> What you should do
Within the records below, filter for lines carrying the word "down" and copy them.

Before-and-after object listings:
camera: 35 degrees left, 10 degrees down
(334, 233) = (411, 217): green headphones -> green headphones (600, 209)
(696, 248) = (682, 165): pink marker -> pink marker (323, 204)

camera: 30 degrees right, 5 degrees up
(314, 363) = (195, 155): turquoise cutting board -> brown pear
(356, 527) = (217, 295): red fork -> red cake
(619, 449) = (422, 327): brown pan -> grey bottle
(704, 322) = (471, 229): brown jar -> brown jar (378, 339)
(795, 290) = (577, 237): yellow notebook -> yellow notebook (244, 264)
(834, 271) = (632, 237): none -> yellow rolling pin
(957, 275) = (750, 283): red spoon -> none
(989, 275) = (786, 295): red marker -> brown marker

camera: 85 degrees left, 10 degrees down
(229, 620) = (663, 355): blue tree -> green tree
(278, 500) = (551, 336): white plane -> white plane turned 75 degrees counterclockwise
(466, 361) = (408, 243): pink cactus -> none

> Task answer
camera: 35 degrees left, 10 degrees down
camera: 85 degrees left, 10 degrees down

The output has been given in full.